> **Material supplied**
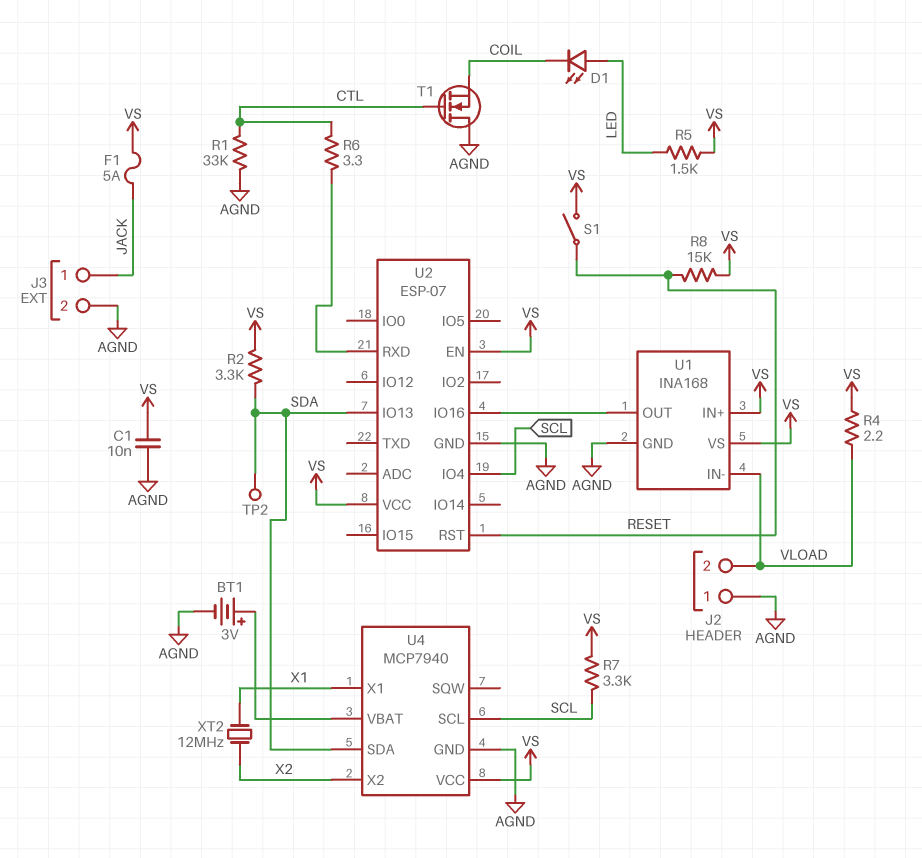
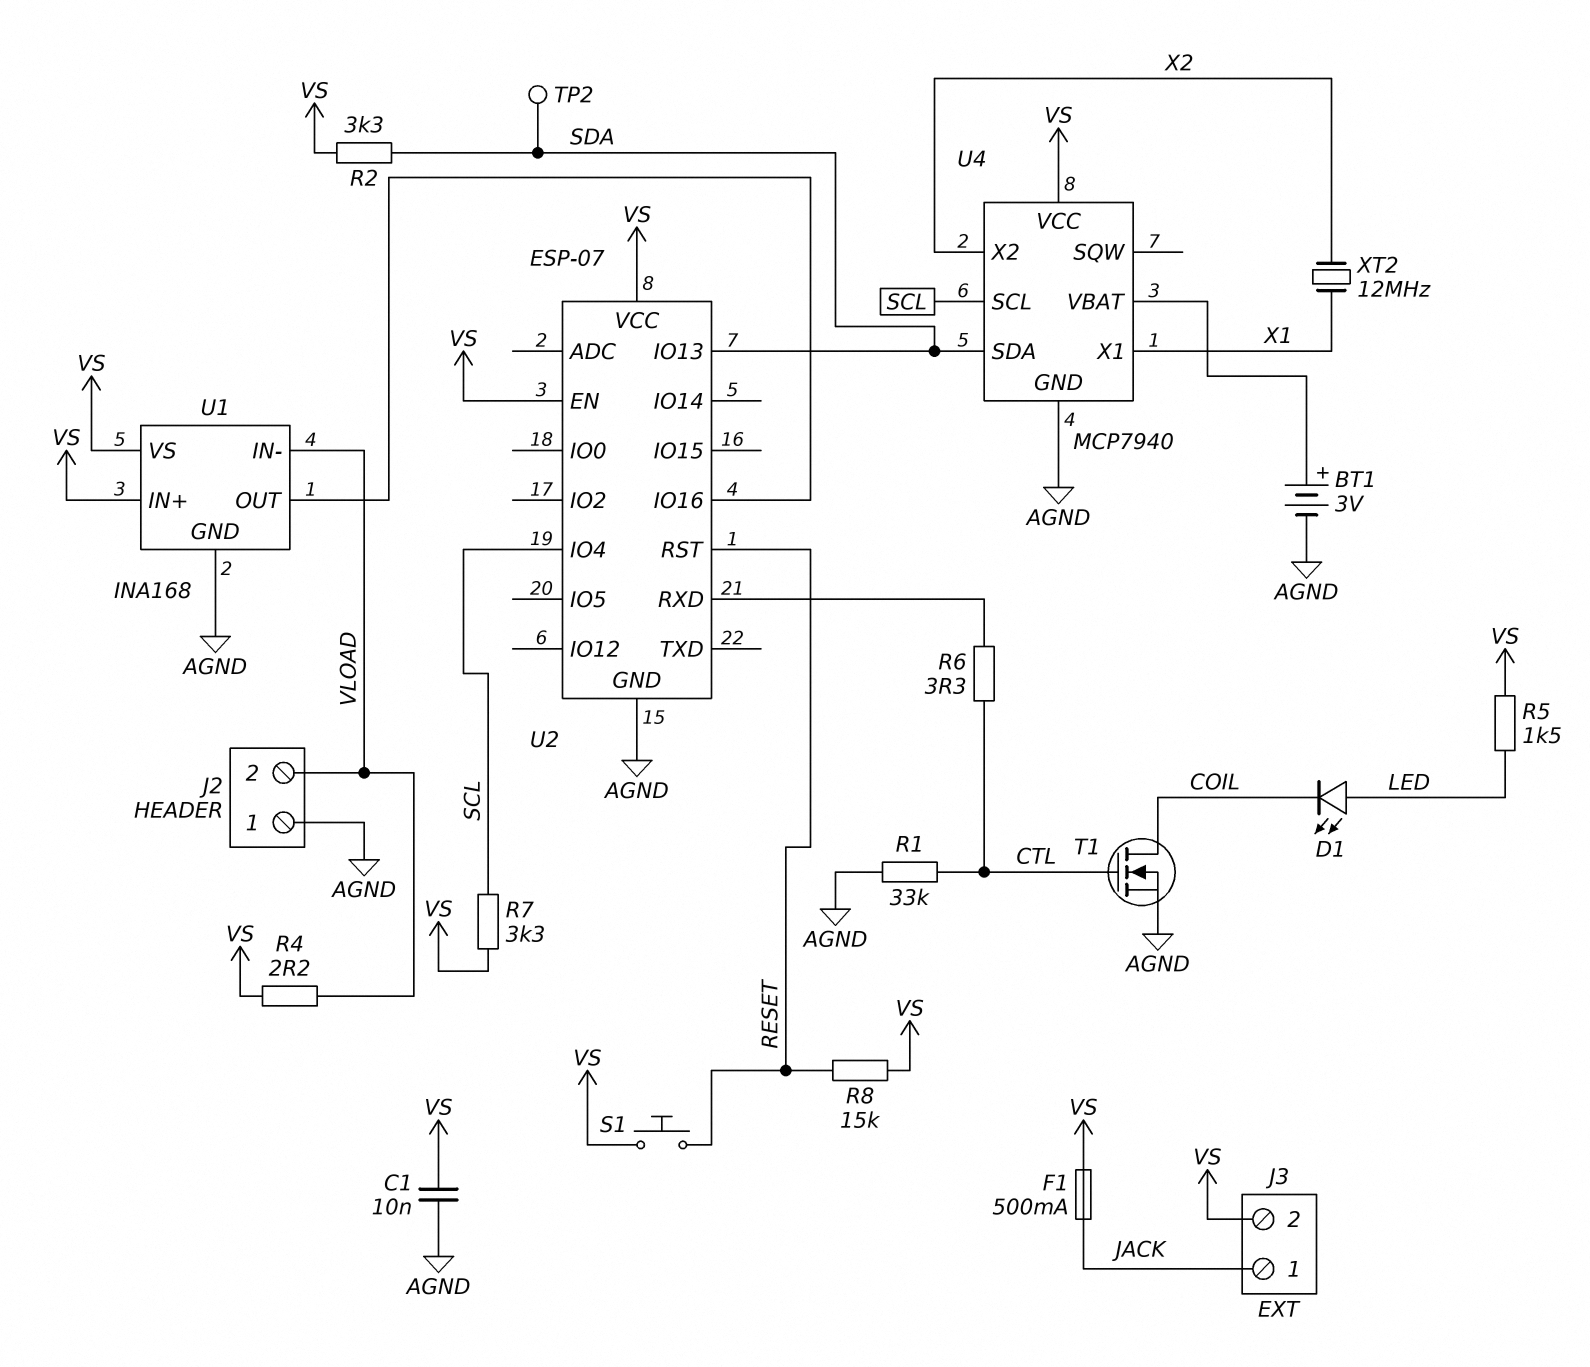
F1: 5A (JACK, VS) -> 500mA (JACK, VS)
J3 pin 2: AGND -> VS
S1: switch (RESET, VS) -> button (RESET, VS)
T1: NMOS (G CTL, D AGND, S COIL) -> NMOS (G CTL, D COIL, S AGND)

* * *

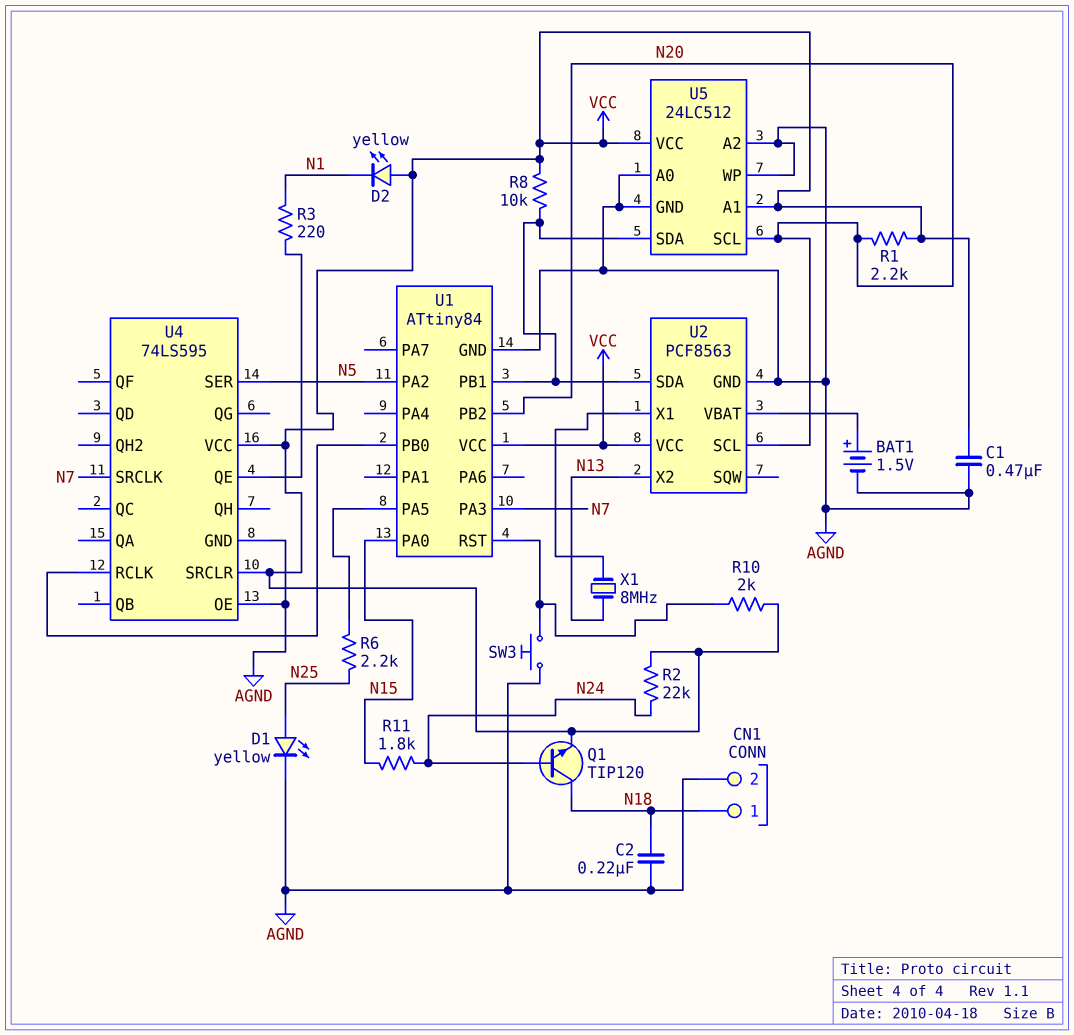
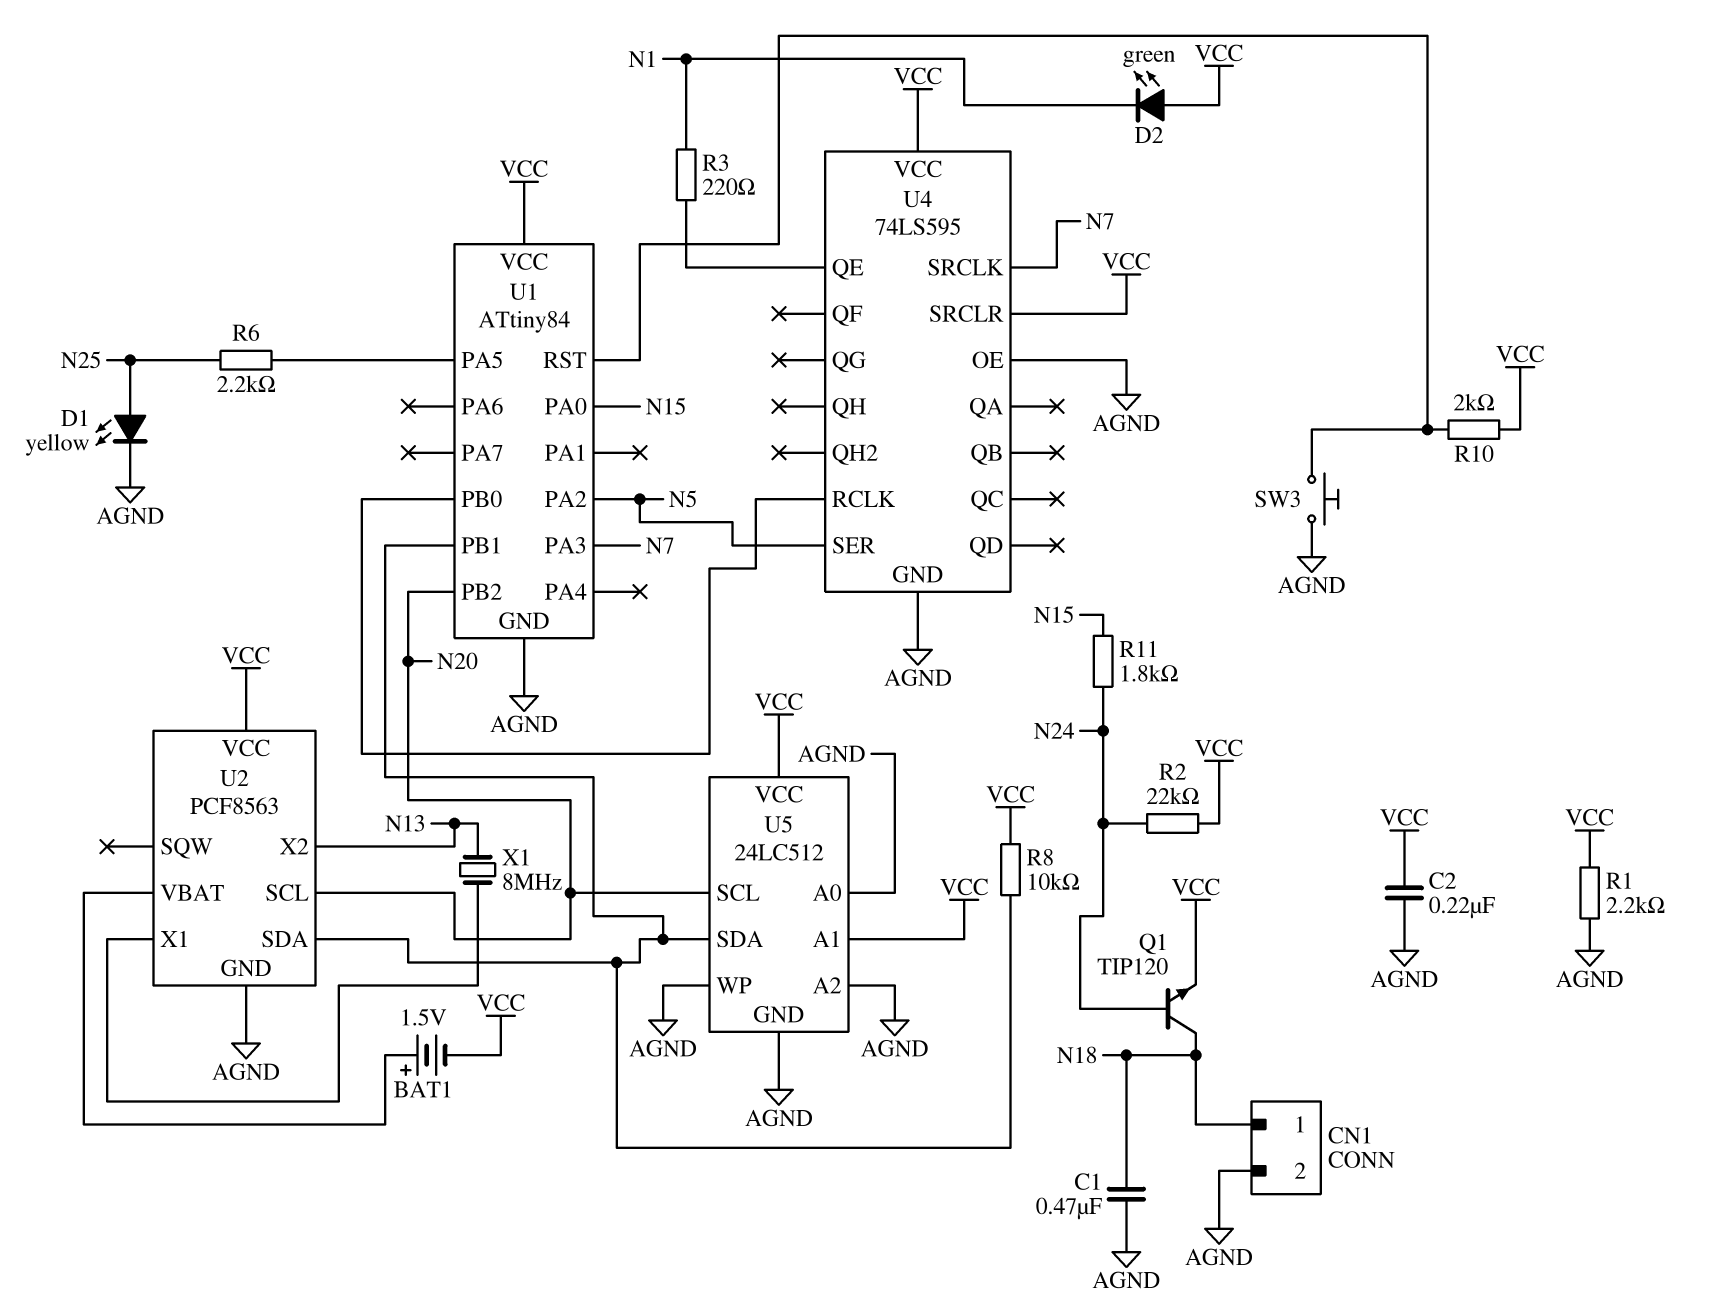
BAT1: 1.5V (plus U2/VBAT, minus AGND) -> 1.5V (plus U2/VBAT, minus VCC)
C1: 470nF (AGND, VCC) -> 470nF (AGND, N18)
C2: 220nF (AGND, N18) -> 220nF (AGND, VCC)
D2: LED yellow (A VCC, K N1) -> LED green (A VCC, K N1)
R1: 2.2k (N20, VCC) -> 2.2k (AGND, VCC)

> **Requirement**
Only the lines holding "AGND" are wanted, so copy each of them from the material.

> **Result**
J3 pin 2: AGND -> VS
T1: NMOS (G CTL, D AGND, S COIL) -> NMOS (G CTL, D COIL, S AGND)
BAT1: 1.5V (plus U2/VBAT, minus AGND) -> 1.5V (plus U2/VBAT, minus VCC)
C1: 470nF (AGND, VCC) -> 470nF (AGND, N18)
C2: 220nF (AGND, N18) -> 220nF (AGND, VCC)
R1: 2.2k (N20, VCC) -> 2.2k (AGND, VCC)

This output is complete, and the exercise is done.